== Segment start ==

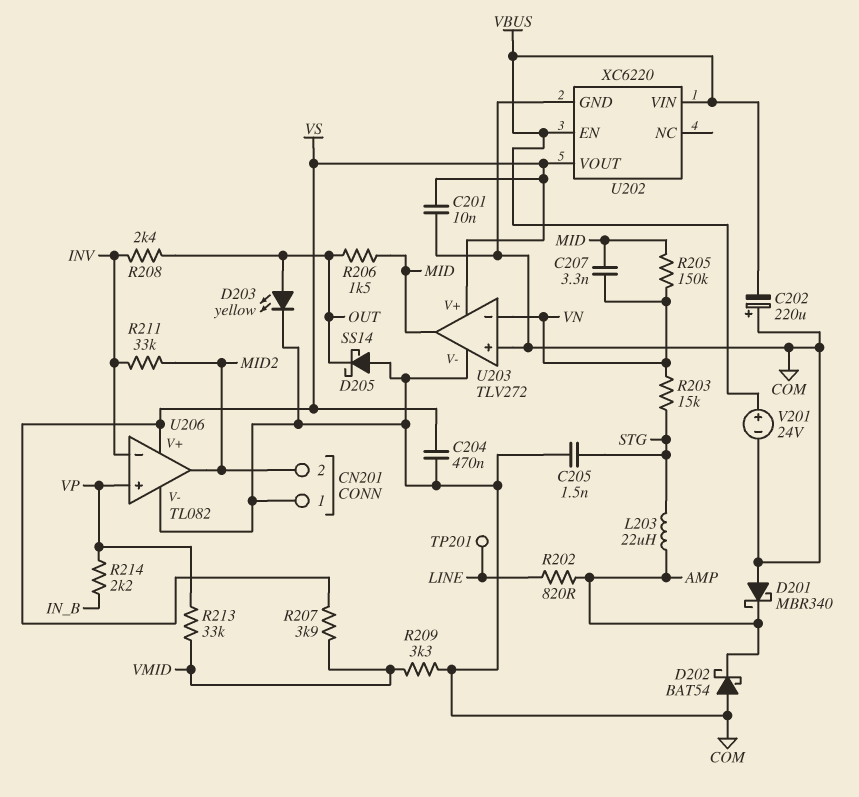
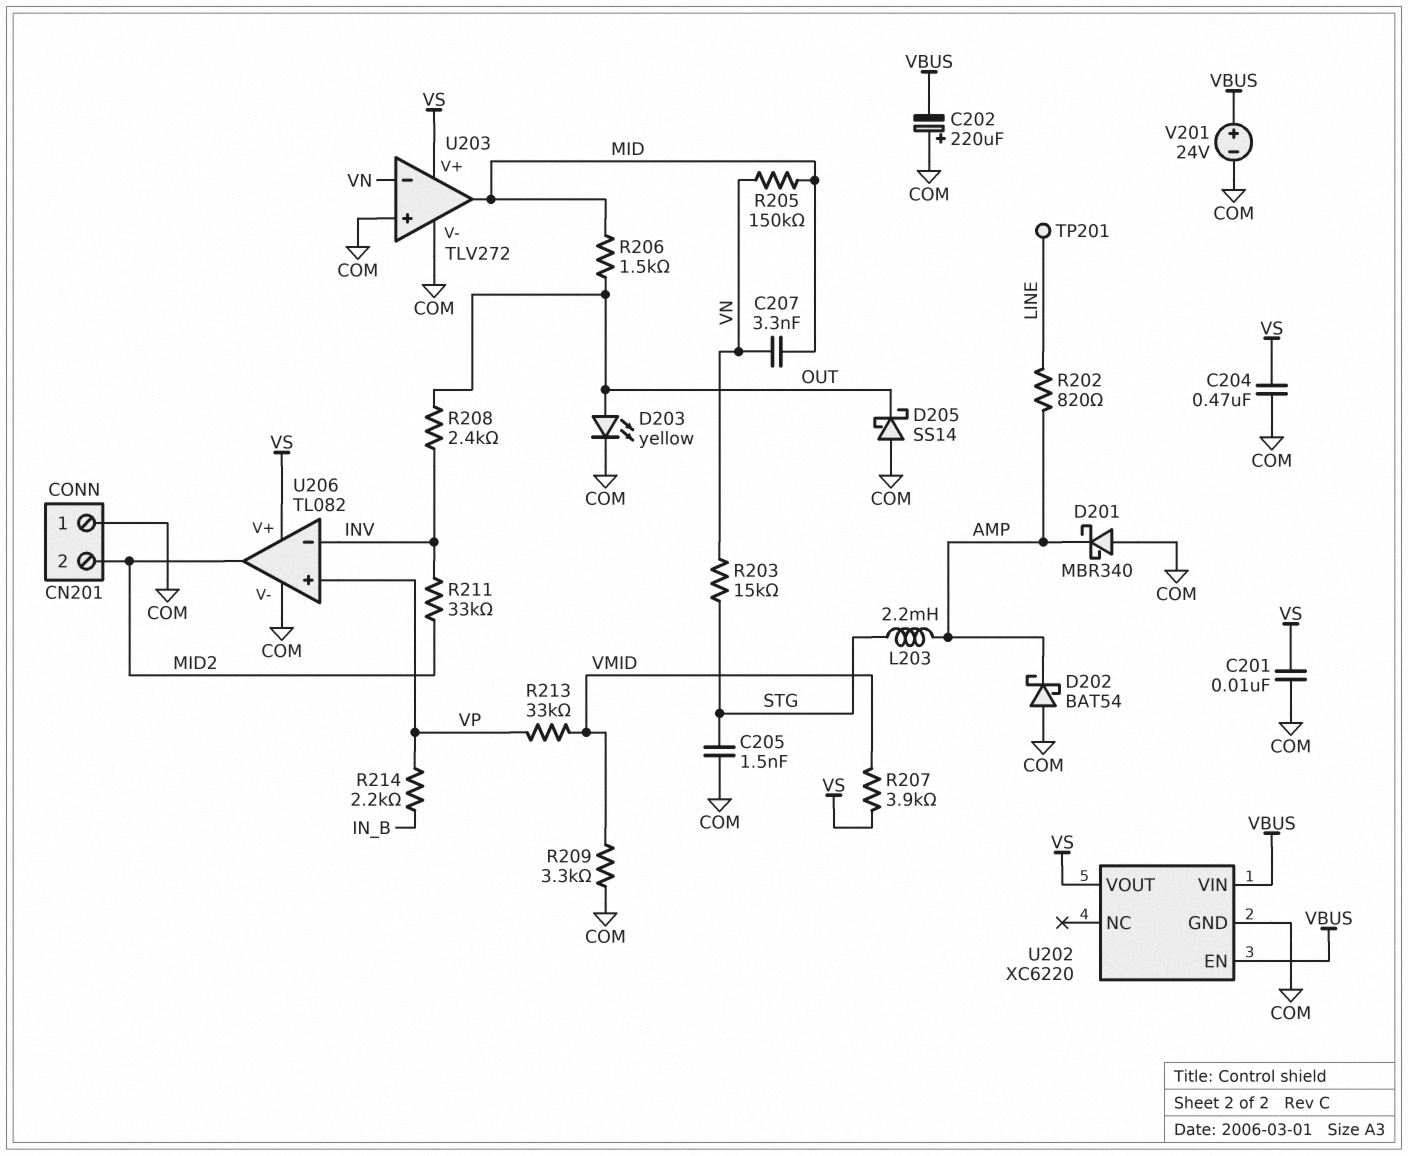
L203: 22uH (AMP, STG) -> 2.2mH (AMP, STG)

== Segment end ==
== Segment start ==

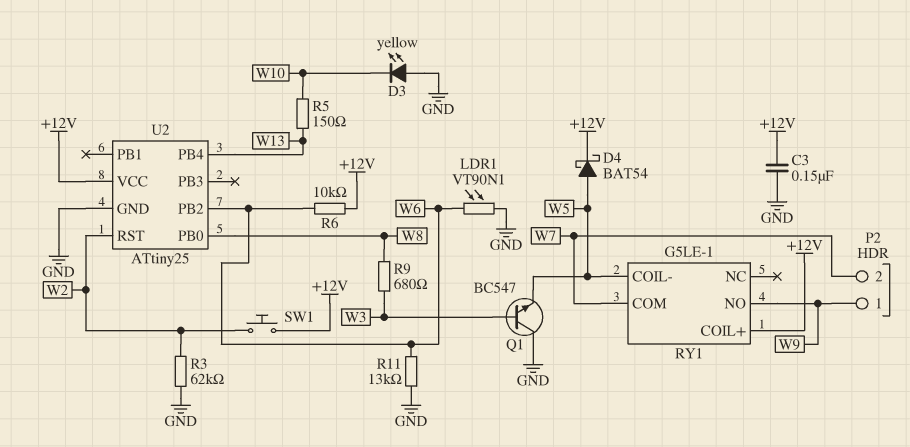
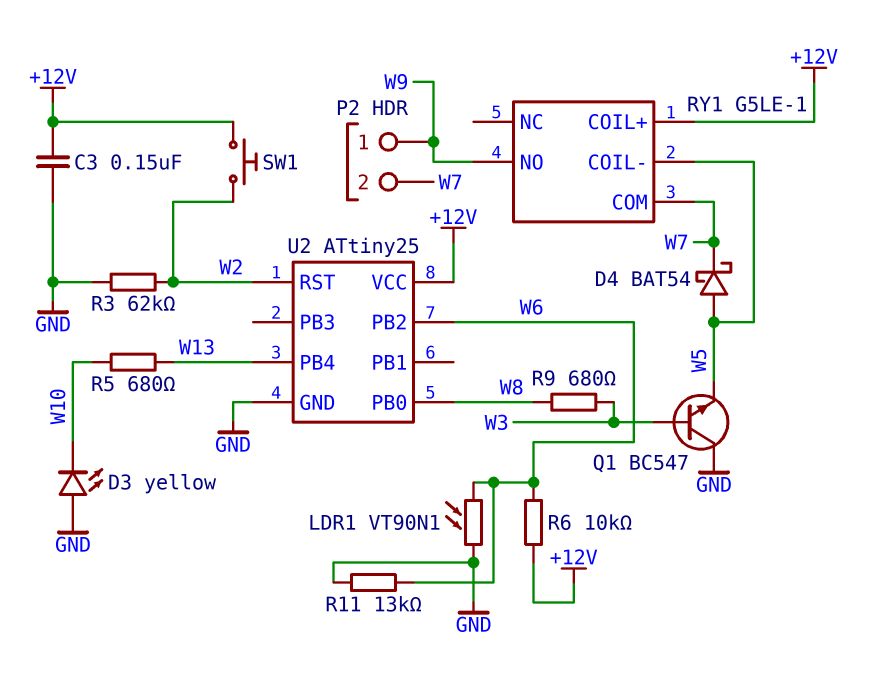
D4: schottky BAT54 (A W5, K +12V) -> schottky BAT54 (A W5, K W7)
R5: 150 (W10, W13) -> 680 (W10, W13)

== Segment end ==
== Segment start ==

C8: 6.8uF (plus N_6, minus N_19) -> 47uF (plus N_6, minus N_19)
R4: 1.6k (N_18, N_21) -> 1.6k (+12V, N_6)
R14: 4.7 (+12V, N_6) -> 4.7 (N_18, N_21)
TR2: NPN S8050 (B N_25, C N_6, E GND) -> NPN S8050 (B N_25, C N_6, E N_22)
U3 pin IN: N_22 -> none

== Segment end ==

TASK REQUIREMENTS. Go through the listing above and write out exactly the lines starting with the one holding "C8: 6.8uF (plus" and running through the one holding "U3 pin IN: N_22 -> none", ends included, and no others.

WRITTEN RESPONSE.
C8: 6.8uF (plus N_6, minus N_19) -> 47uF (plus N_6, minus N_19)
R4: 1.6k (N_18, N_21) -> 1.6k (+12V, N_6)
R14: 4.7 (+12V, N_6) -> 4.7 (N_18, N_21)
TR2: NPN S8050 (B N_25, C N_6, E GND) -> NPN S8050 (B N_25, C N_6, E N_22)
U3 pin IN: N_22 -> none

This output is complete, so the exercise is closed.